§ Object correspondence data:
______

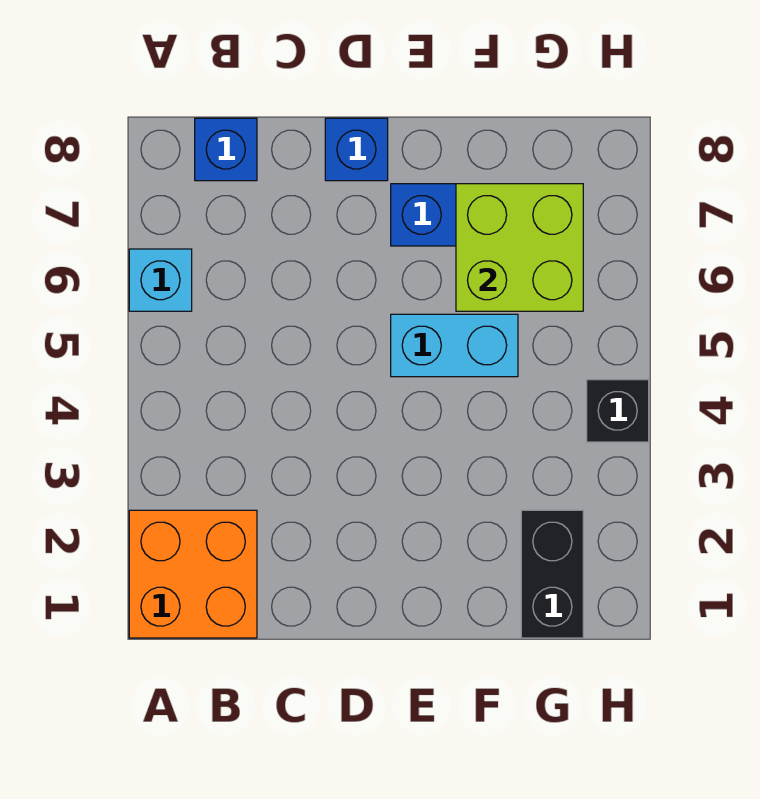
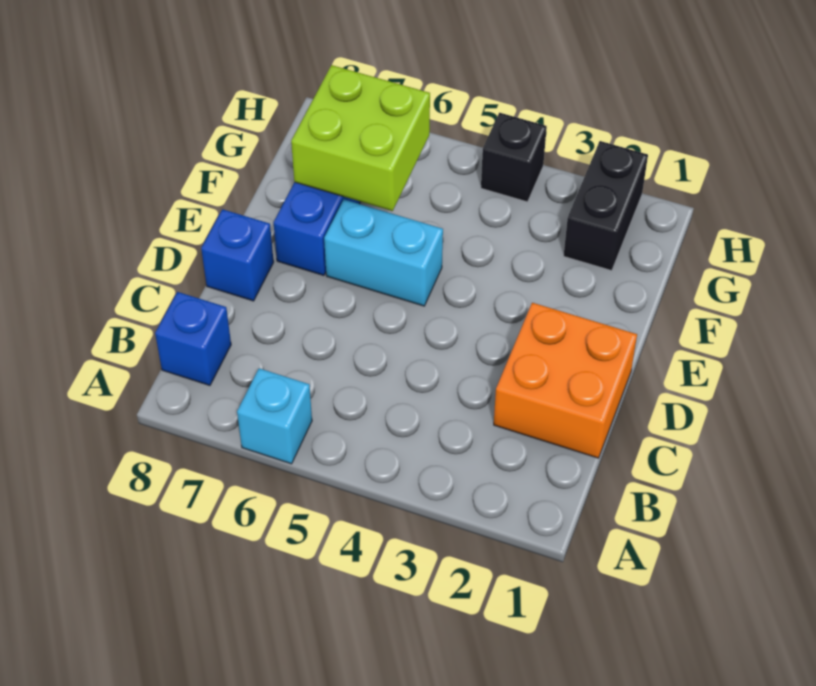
orange brick A1:B2 level 1 -> orange brick C1:D2 level 1
cyan brick E5:F5 level 1 -> cyan brick E5:E6 level 1
black brick G1:G2 level 1 -> black brick G2:H2 level 1

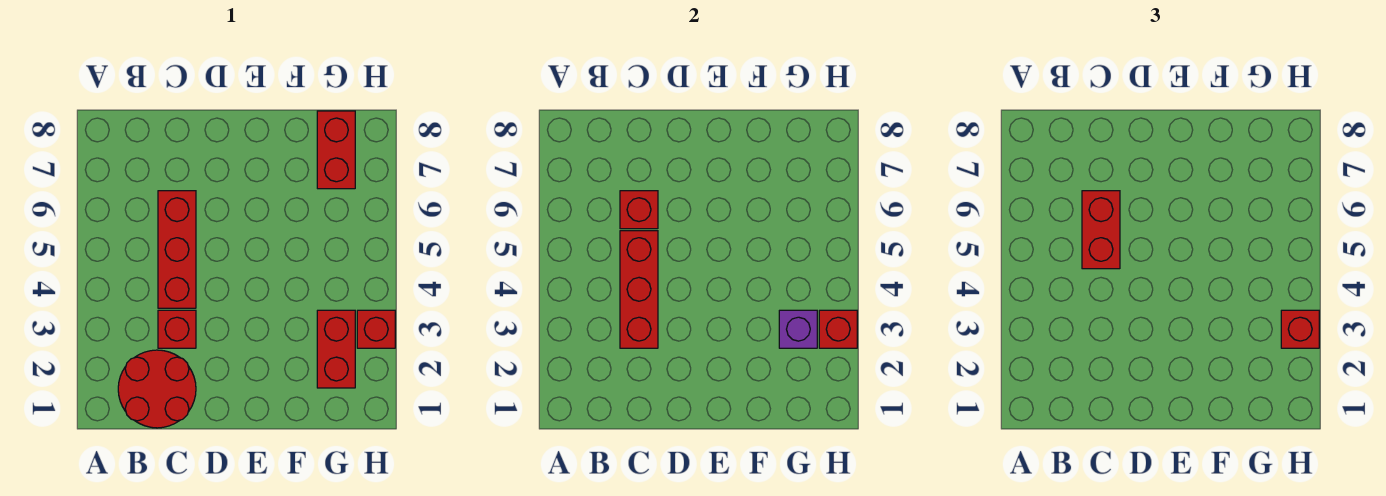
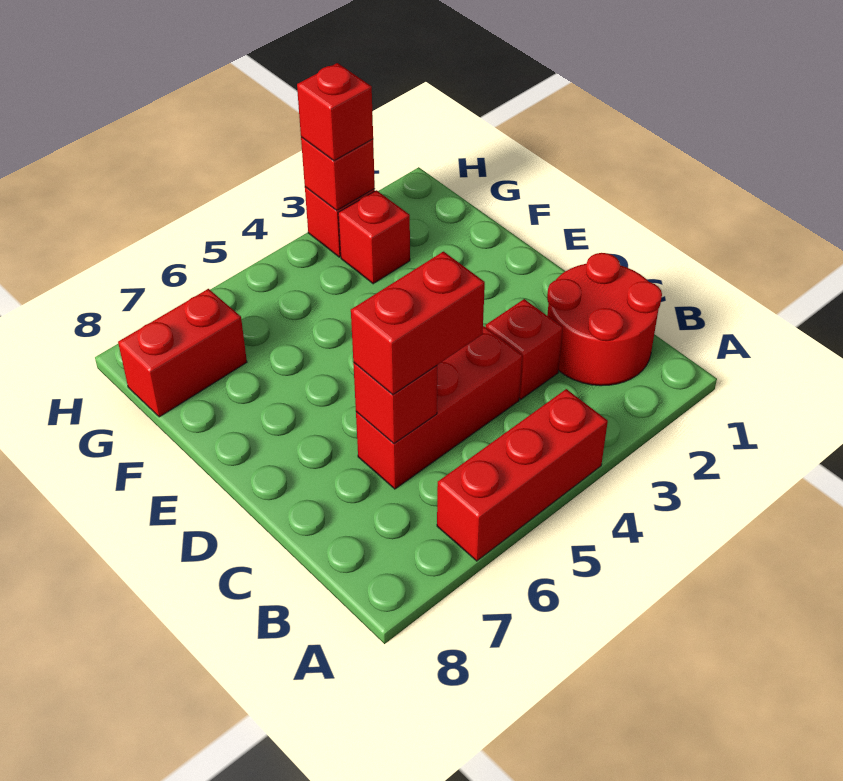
red brick C3:C5 level 2 -> red brick A4:A6 level 1
red brick G2:G3 level 1 -> red brick G3 level 1
purple brick G3 level 2 -> none

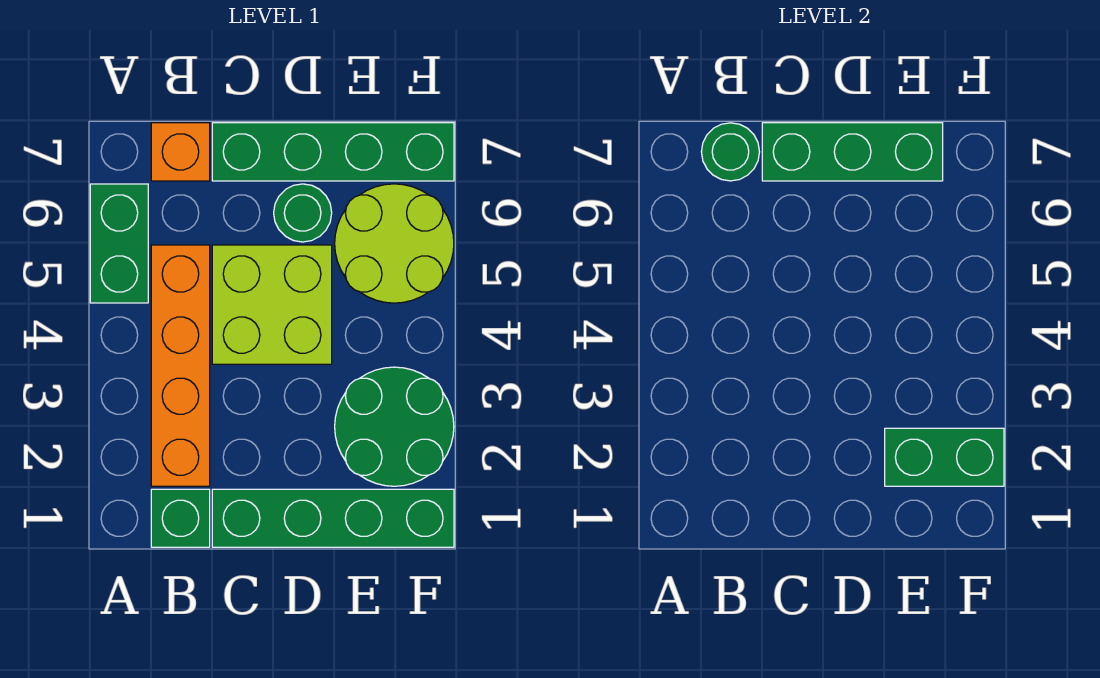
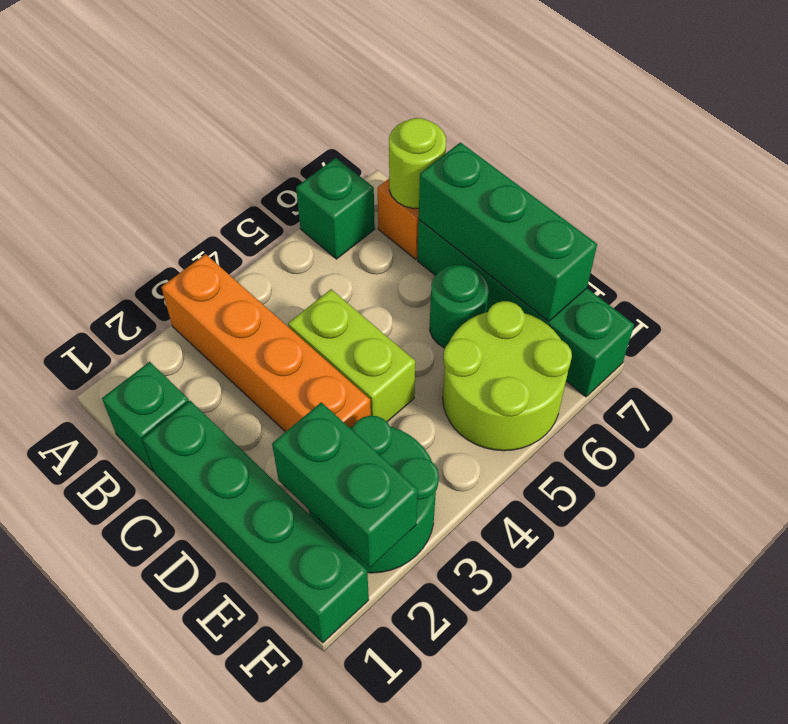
green brick A5:A6 level 1 -> green brick A6 level 1
orange brick B2:B5 level 1 -> orange brick A3:D3 level 1
green round brick B7 level 2 -> lime round brick B7 level 2
lime brick C4:D5 level 1 -> lime brick C4:D4 level 1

______

§ EXERCISE OBJECTIVE: If a line falls between the one containing "cyan brick E5:F5" and the last line of the entries above, both included, reproduce it exactly; leave the pictures out.

§ ANSWER AREA:
cyan brick E5:F5 level 1 -> cyan brick E5:E6 level 1
black brick G1:G2 level 1 -> black brick G2:H2 level 1

red brick C3:C5 level 2 -> red brick A4:A6 level 1
red brick G2:G3 level 1 -> red brick G3 level 1
purple brick G3 level 2 -> none

green brick A5:A6 level 1 -> green brick A6 level 1
orange brick B2:B5 level 1 -> orange brick A3:D3 level 1
green round brick B7 level 2 -> lime round brick B7 level 2
lime brick C4:D5 level 1 -> lime brick C4:D4 level 1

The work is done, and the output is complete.